[Image comparison data]
::::

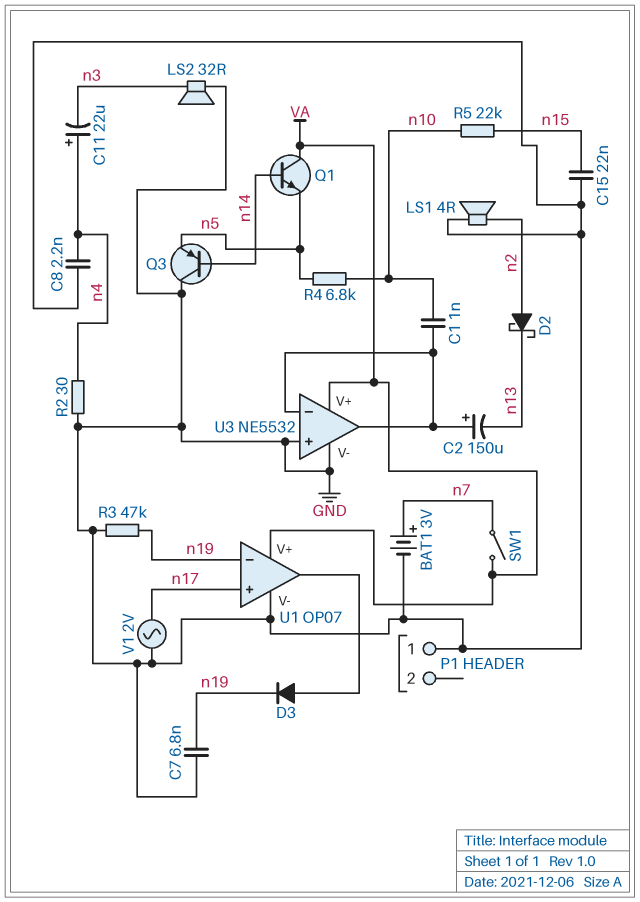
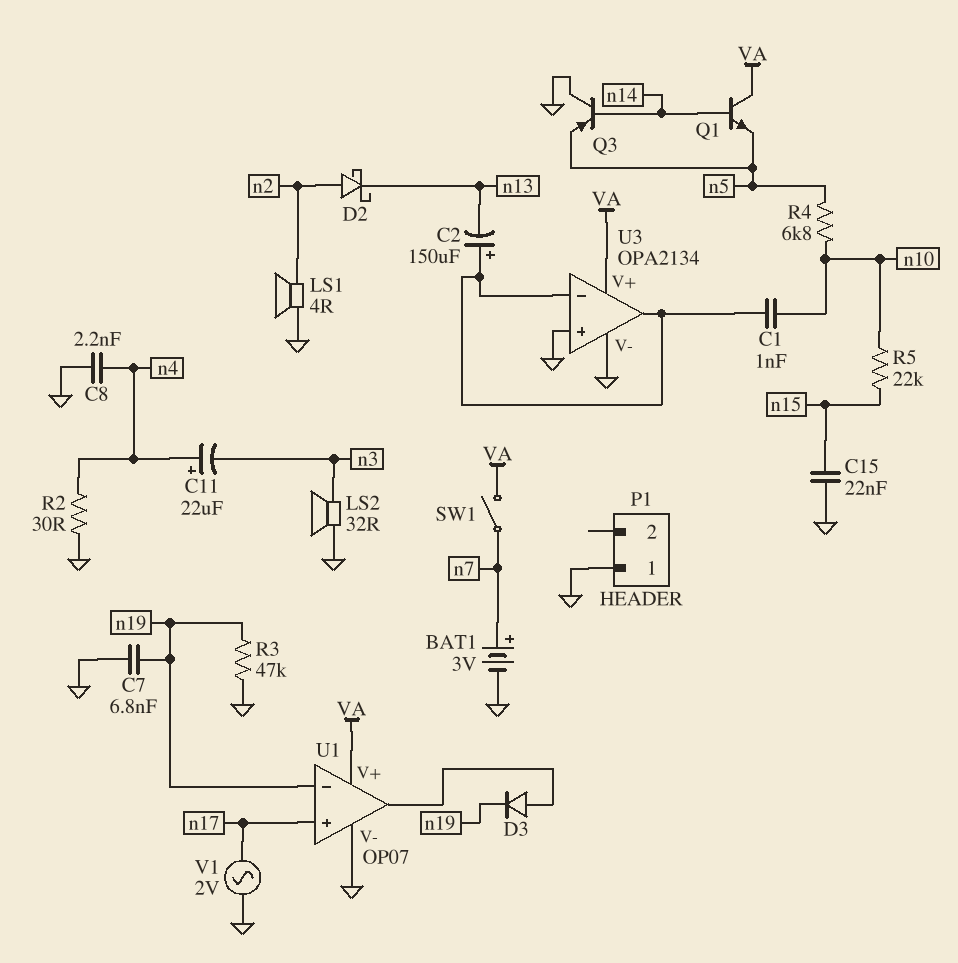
U3: NE5532 -> OPA2134

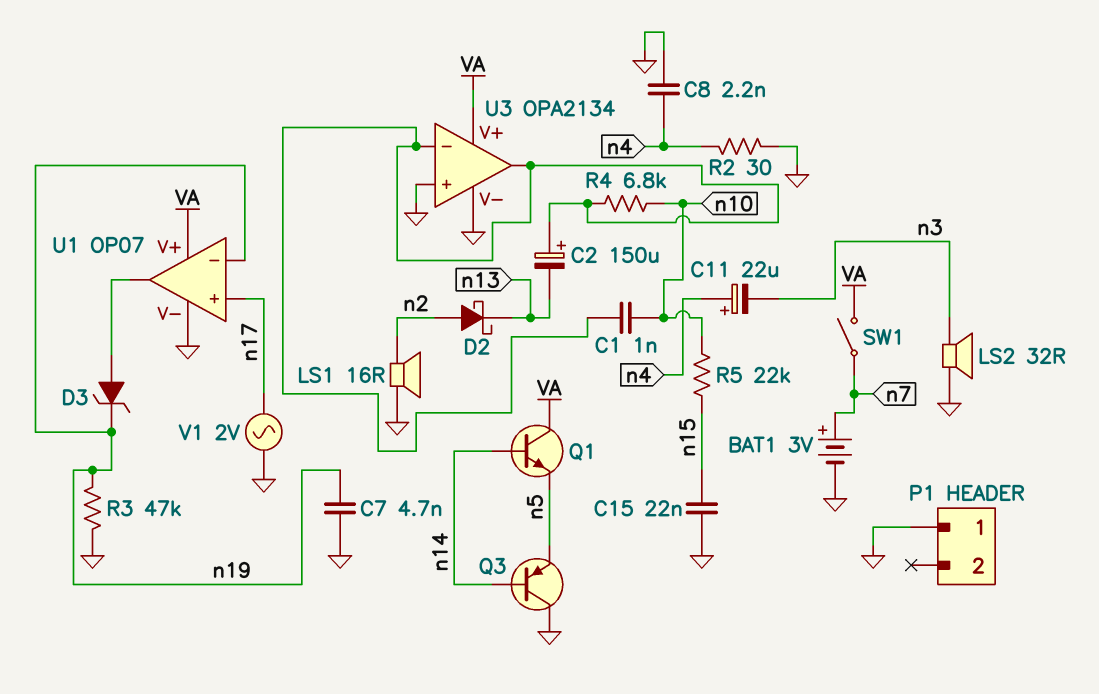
C7: 6.8nF (GND, n19) -> 4.7nF (GND, n19)
D3: diode (A U1/out, K n19) -> zener (A U1/out, K n19)
LS1: speaker 4R (GND, n2) -> speaker 16R (GND, n2)
R4: 6.8k (n5, n10) -> 6.8k (U3/in-, n10)

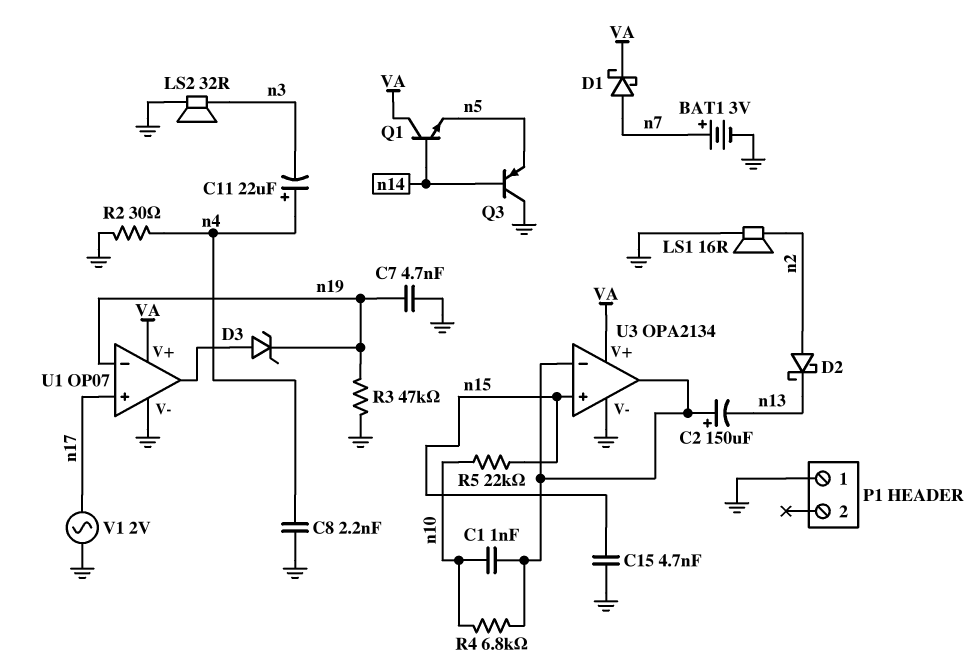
C15: 22nF (GND, n15) -> 4.7nF (GND, n15)
D1: none -> schottky (A n7, K VA)
SW1: switch (VA, n7) -> none
U3 pin in+: GND -> n15

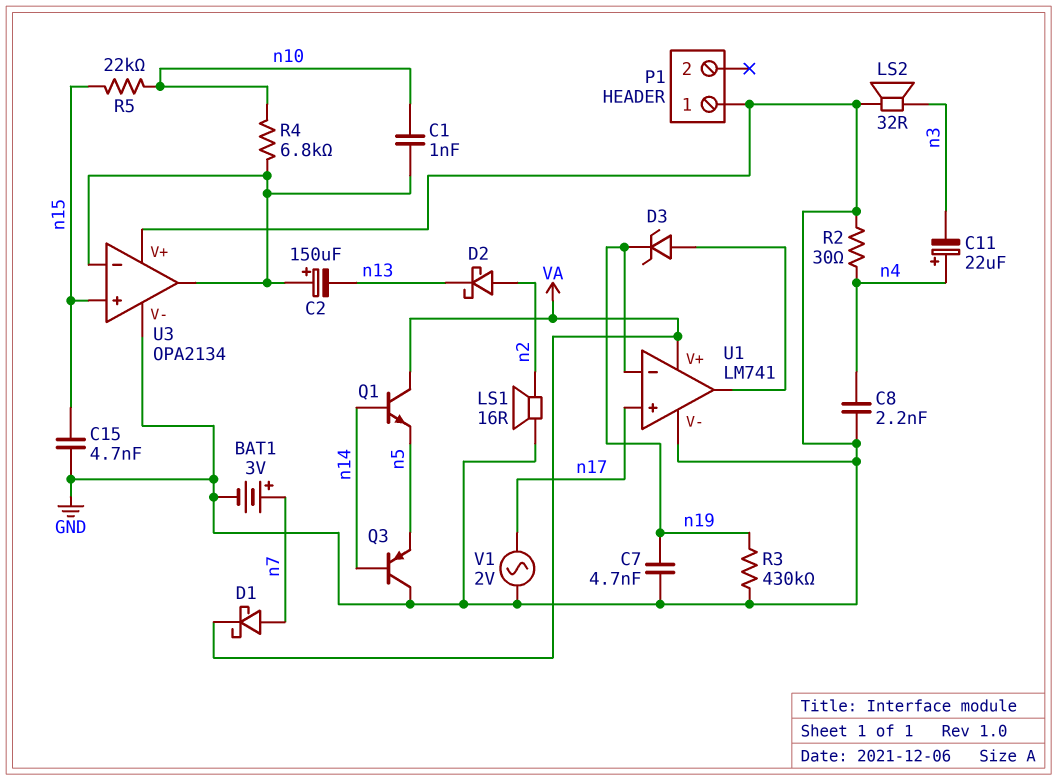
R3: 47k (GND, n19) -> 430k (GND, n19)
U1: OP07 -> LM741
U3 pin V+: VA -> GND

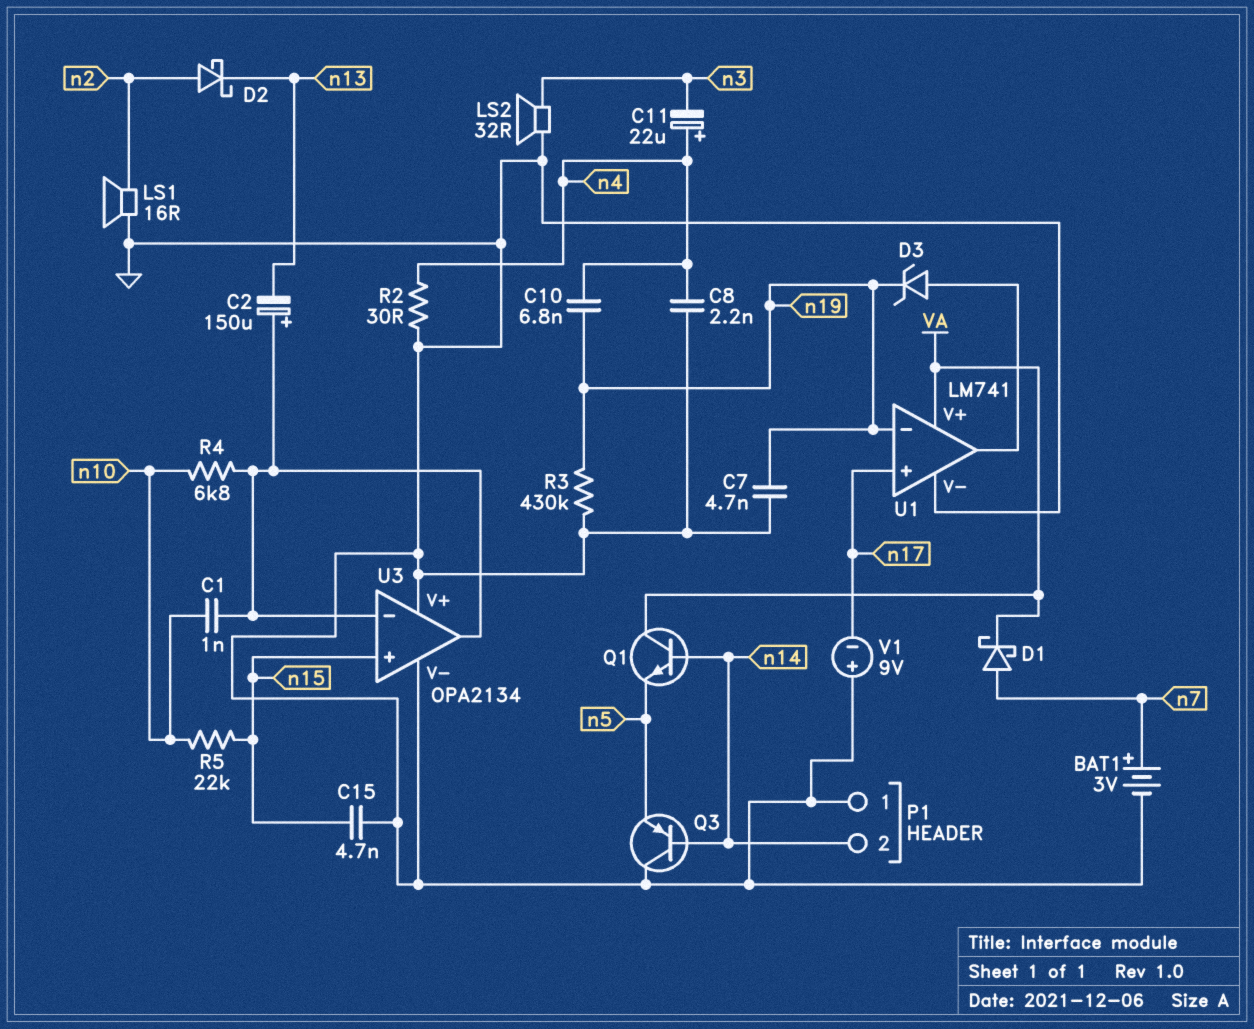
C10: none -> 6.8nF (n4, n19)
P1 pin 2: none -> n14
V1: AC 2V (GND, n17) -> 9V (plus GND, minus n17)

::::

## Work to be completed
Retype exactly the lines above, starting at the line containing "R3: 47k (GND, n19) -> 430k (GND, n19)" and ending with the last line, both included; leave out the pictures.

## Solved exercise
R3: 47k (GND, n19) -> 430k (GND, n19)
U1: OP07 -> LM741
U3 pin V+: VA -> GND

C10: none -> 6.8nF (n4, n19)
P1 pin 2: none -> n14
V1: AC 2V (GND, n17) -> 9V (plus GND, minus n17)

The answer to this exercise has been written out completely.